▶ **Exercise description**
Exactly the lines below from the one with "camera: 30 degrees left, 10 degrees down" up to and including the one with "grey domino [371,209,423,241]" make up the answer, with nothing else added.

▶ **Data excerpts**
Content starts

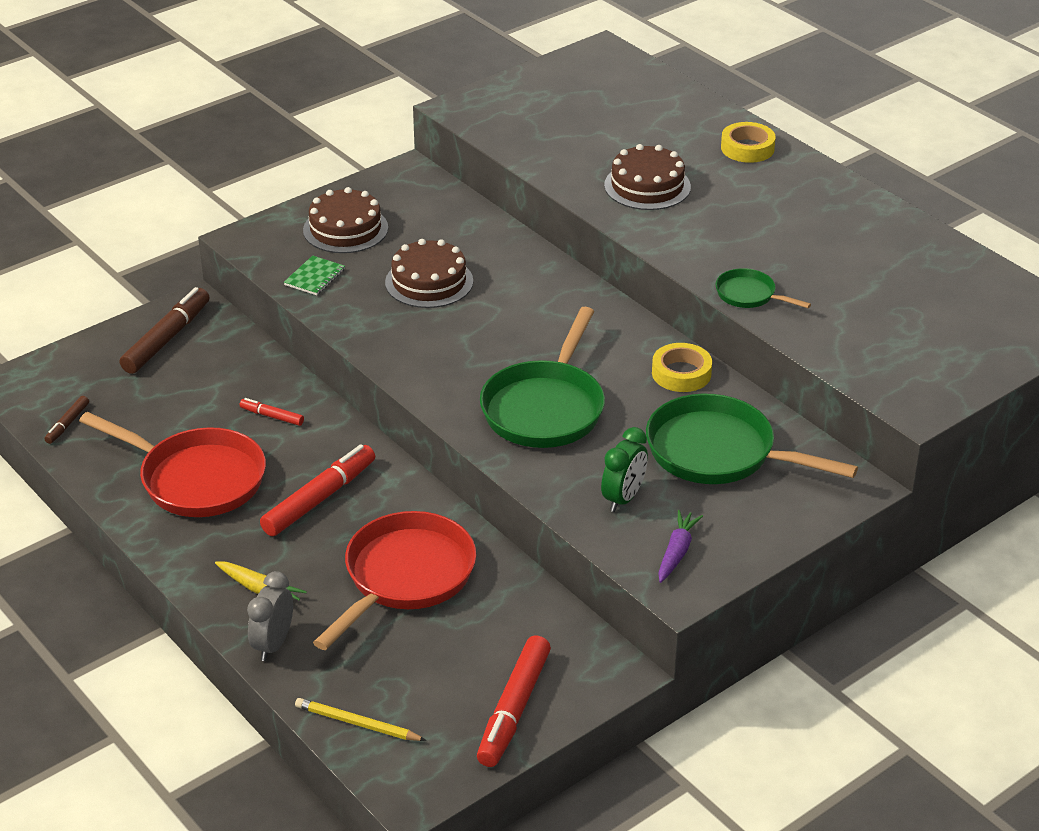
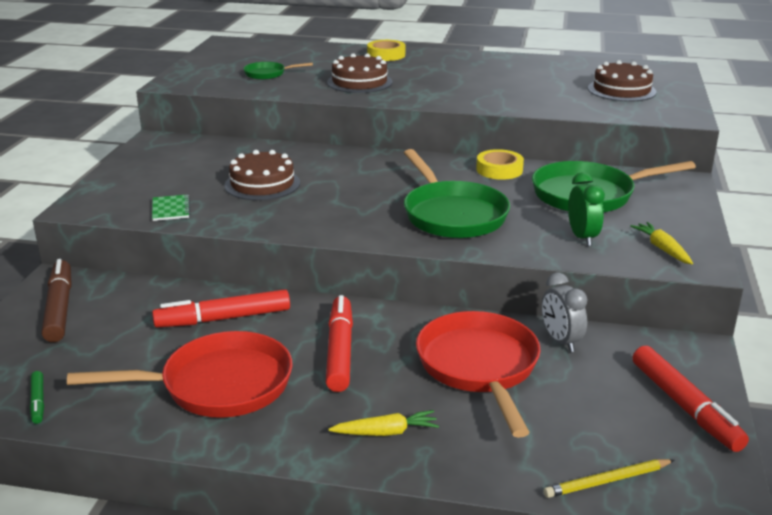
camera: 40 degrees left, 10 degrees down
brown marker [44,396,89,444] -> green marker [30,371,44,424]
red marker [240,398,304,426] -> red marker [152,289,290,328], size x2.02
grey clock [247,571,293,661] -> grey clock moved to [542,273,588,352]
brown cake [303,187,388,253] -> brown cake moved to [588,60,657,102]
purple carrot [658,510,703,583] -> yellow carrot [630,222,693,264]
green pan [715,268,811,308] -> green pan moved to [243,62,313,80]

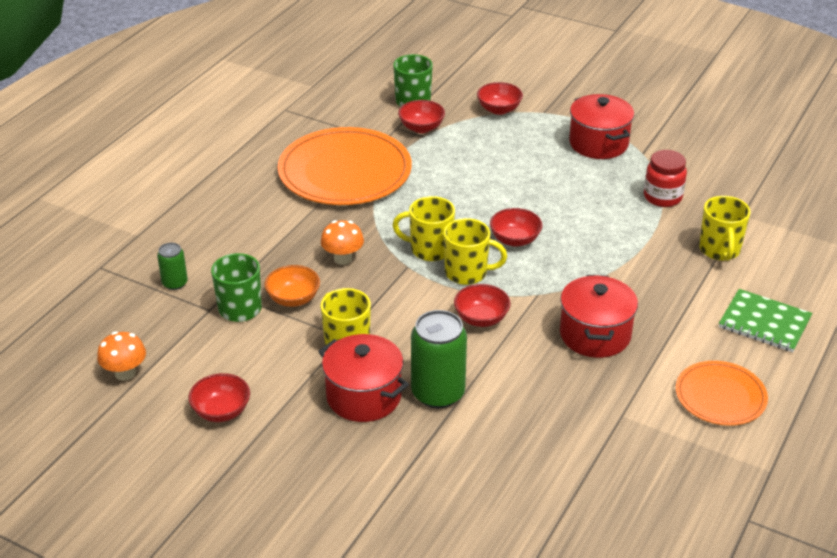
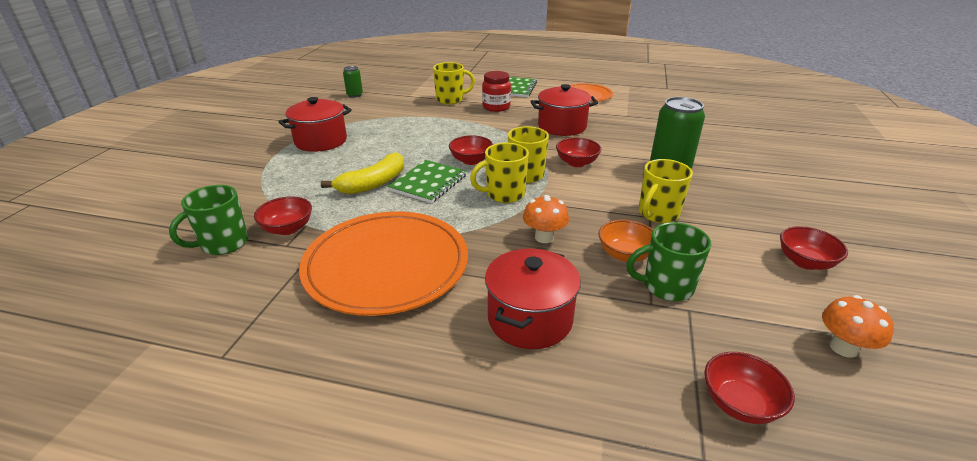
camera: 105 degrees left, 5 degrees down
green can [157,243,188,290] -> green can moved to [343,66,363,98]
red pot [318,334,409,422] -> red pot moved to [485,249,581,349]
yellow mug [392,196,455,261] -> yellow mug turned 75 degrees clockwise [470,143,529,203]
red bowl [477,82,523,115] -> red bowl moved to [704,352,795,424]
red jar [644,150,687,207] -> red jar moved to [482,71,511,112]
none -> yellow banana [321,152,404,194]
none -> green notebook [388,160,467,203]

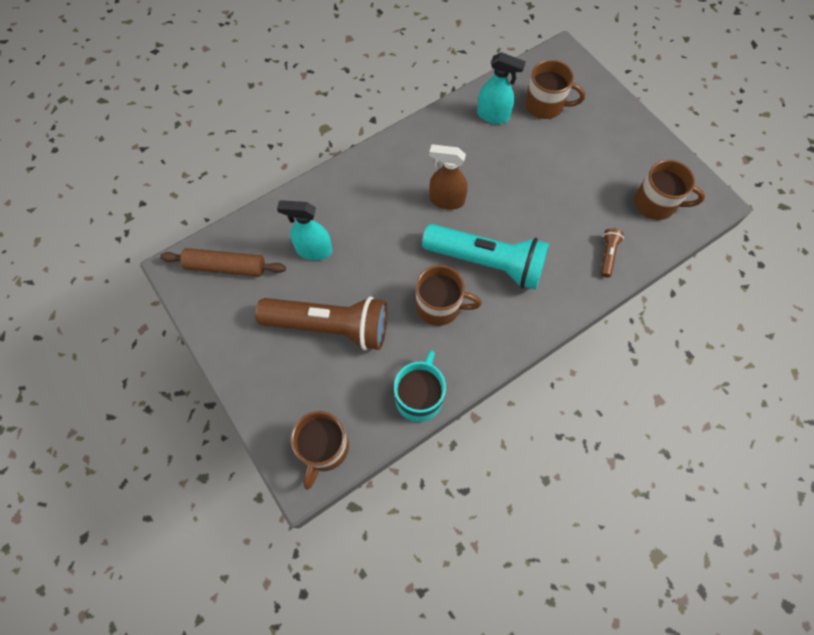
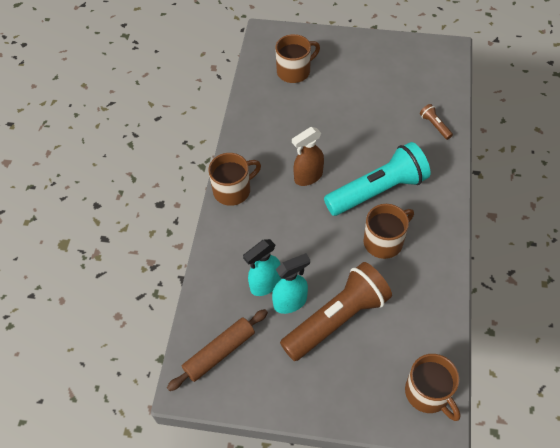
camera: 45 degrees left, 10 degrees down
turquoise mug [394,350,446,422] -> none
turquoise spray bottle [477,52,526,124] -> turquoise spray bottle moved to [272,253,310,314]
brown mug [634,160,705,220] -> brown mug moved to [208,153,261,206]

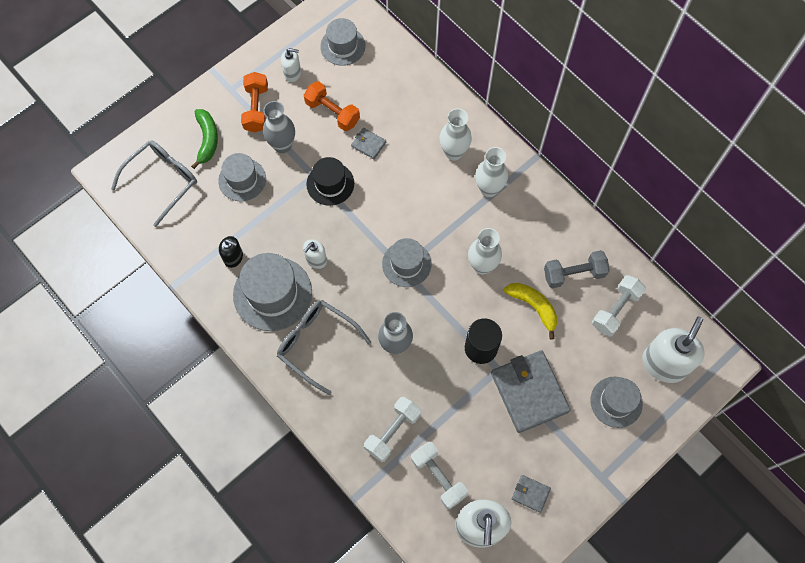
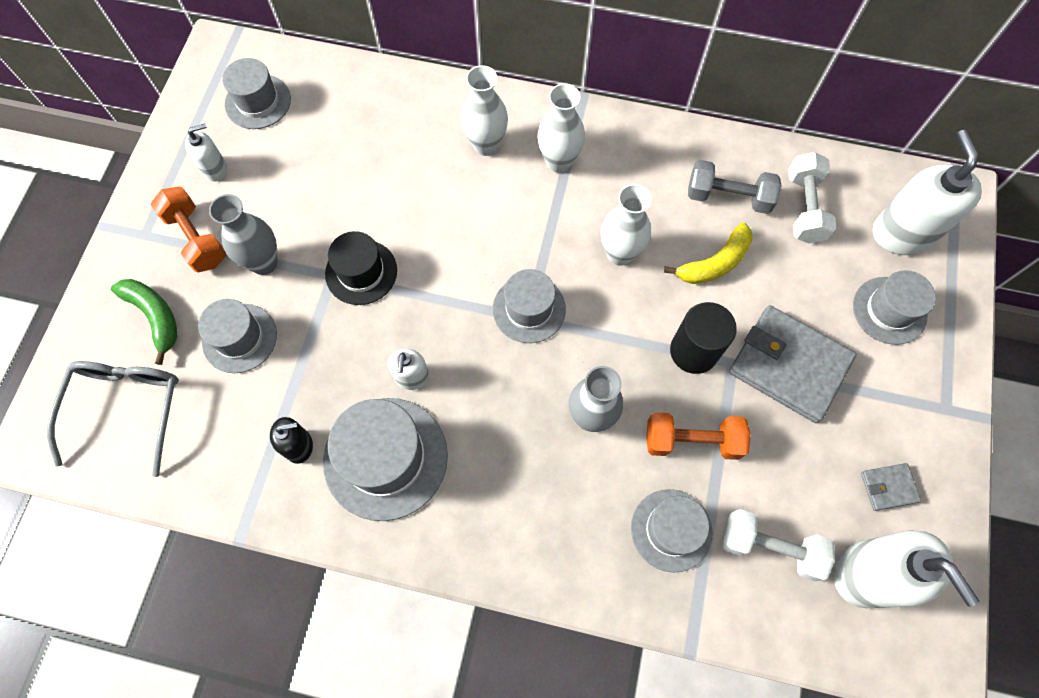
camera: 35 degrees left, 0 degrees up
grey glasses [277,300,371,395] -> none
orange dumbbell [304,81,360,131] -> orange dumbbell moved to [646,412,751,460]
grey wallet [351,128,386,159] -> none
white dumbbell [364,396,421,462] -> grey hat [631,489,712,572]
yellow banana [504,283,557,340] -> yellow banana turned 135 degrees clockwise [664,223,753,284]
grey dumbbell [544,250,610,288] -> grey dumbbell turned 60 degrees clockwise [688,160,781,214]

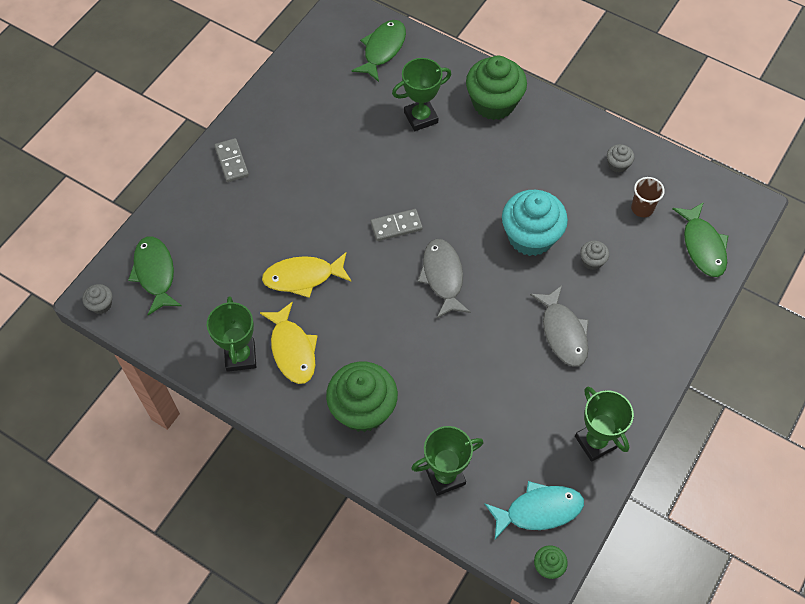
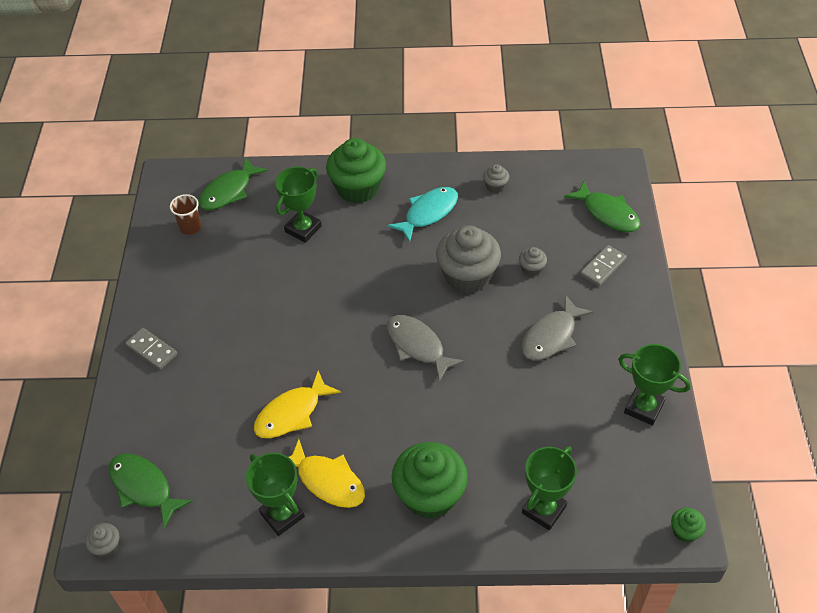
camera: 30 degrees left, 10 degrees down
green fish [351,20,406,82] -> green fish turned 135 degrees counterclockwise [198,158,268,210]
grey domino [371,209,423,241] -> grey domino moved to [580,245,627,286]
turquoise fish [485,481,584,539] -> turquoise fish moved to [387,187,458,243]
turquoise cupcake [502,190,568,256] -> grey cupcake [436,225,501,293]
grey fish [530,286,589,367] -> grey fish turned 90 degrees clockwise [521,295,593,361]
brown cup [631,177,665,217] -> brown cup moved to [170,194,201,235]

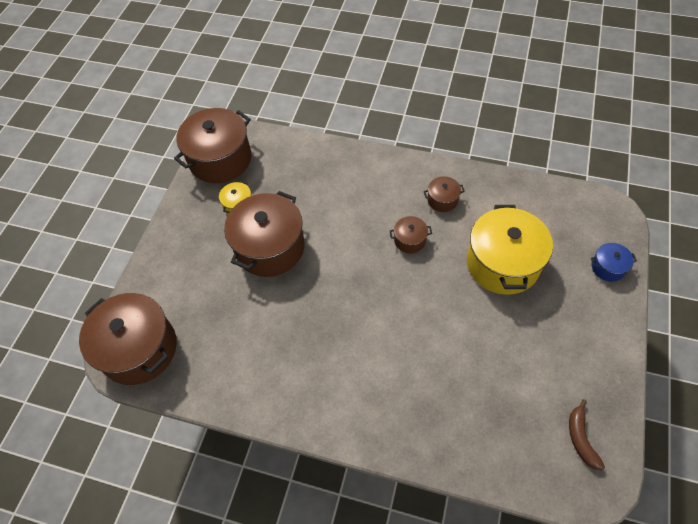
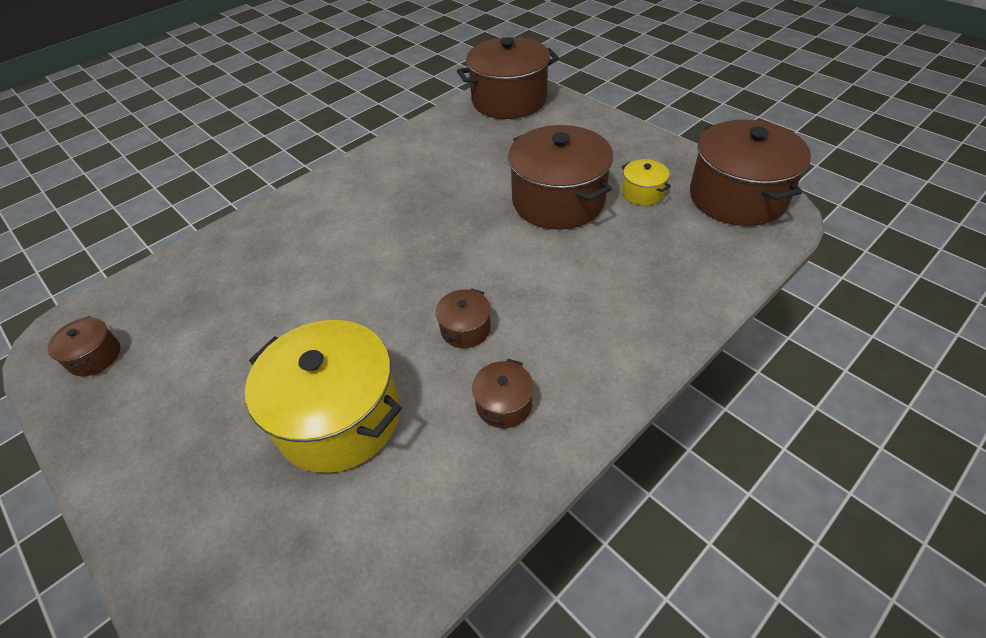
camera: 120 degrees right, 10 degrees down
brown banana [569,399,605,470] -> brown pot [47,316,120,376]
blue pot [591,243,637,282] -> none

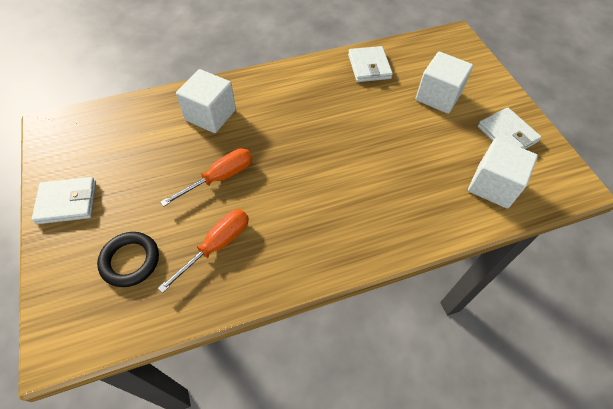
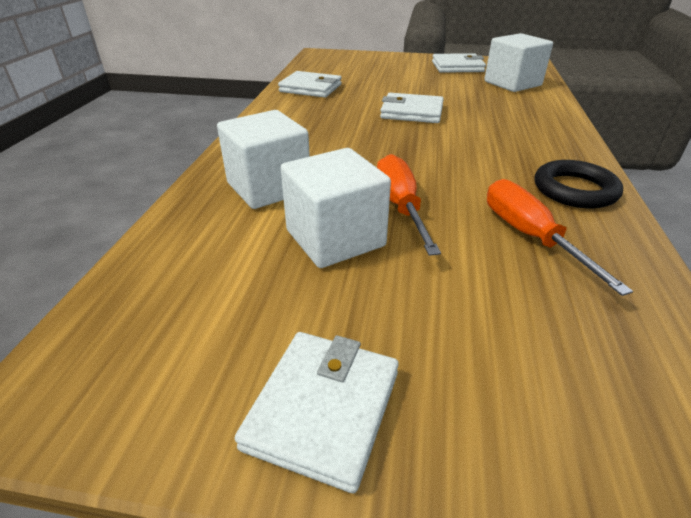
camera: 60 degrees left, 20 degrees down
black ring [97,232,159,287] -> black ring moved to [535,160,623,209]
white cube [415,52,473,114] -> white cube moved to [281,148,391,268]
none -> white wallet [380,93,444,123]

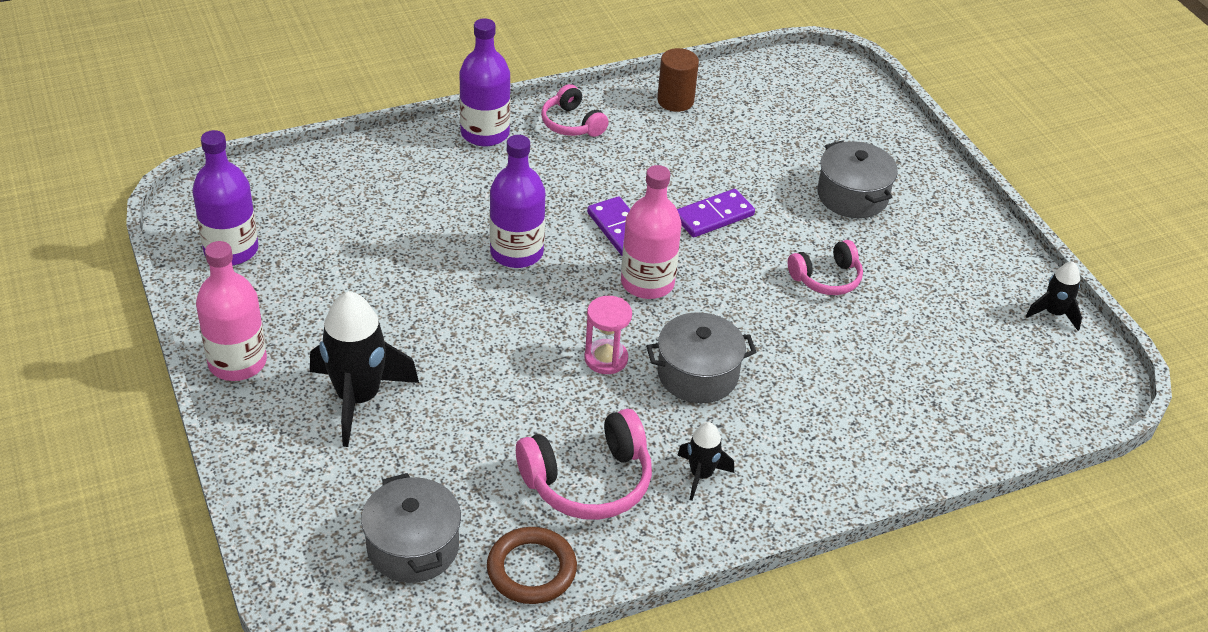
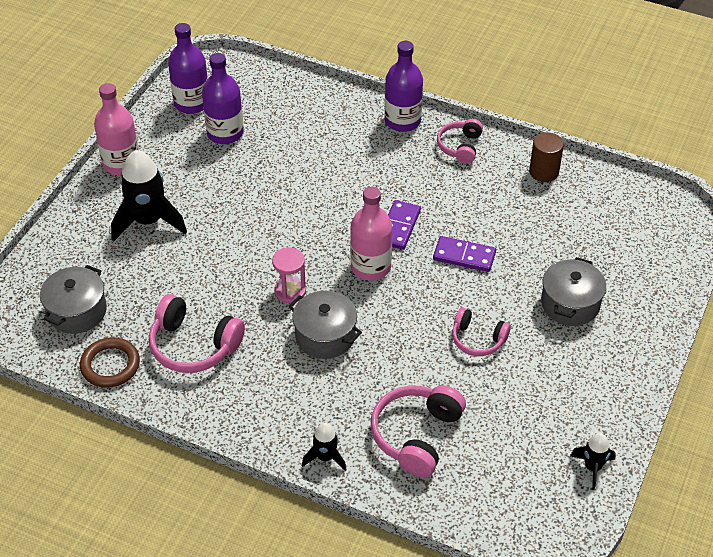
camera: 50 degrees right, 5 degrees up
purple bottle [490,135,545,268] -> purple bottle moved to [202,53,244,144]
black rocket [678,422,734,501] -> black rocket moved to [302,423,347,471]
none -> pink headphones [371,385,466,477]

Content ends

▶ **Task response**
camera: 30 degrees left, 10 degrees down
green fish [351,20,406,82] -> green fish turned 135 degrees counterclockwise [198,158,268,210]
grey domino [371,209,423,241] -> grey domino moved to [580,245,627,286]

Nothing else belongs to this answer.